» **Exercise**: Using the data below, return all lines in which "czarny" appears.

++++++

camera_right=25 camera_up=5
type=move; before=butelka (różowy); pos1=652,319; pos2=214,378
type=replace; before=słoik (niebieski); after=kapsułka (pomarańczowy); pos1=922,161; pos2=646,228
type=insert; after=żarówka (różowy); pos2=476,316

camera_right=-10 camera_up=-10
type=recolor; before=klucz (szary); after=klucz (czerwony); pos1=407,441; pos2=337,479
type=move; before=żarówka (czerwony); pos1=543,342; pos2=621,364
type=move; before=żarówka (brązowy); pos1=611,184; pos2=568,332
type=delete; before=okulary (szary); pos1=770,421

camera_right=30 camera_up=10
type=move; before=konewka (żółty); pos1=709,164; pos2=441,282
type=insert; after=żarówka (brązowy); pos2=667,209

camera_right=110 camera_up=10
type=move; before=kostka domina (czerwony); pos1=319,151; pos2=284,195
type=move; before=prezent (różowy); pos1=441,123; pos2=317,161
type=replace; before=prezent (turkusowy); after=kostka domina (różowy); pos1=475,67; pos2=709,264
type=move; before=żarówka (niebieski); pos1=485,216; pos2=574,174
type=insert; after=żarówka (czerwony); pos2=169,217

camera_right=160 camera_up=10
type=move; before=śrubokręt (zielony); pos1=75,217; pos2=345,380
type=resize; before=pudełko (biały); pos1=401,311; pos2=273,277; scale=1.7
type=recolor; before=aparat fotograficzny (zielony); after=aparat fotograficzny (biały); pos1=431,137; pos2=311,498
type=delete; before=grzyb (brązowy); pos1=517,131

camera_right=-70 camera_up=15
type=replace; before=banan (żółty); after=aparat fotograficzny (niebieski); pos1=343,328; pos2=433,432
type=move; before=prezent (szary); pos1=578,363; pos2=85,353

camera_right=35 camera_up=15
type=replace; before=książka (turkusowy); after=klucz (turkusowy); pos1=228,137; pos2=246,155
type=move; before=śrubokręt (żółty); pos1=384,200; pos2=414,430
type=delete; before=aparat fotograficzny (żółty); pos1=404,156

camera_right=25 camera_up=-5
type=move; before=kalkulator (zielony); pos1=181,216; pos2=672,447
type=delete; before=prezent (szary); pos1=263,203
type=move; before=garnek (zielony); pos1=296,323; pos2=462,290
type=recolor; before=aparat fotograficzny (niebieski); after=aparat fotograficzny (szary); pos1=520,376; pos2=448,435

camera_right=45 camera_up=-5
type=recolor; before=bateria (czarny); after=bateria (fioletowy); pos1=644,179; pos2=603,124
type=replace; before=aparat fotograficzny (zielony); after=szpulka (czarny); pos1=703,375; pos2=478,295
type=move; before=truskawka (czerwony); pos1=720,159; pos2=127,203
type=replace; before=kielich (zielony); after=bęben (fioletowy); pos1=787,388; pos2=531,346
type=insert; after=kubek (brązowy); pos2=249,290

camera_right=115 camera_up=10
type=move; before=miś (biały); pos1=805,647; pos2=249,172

++++++

» **Solution to the problem**:
type=recolor; before=bateria (czarny); after=bateria (fioletowy); pos1=644,179; pos2=603,124
type=replace; before=aparat fotograficzny (zielony); after=szpulka (czarny); pos1=703,375; pos2=478,295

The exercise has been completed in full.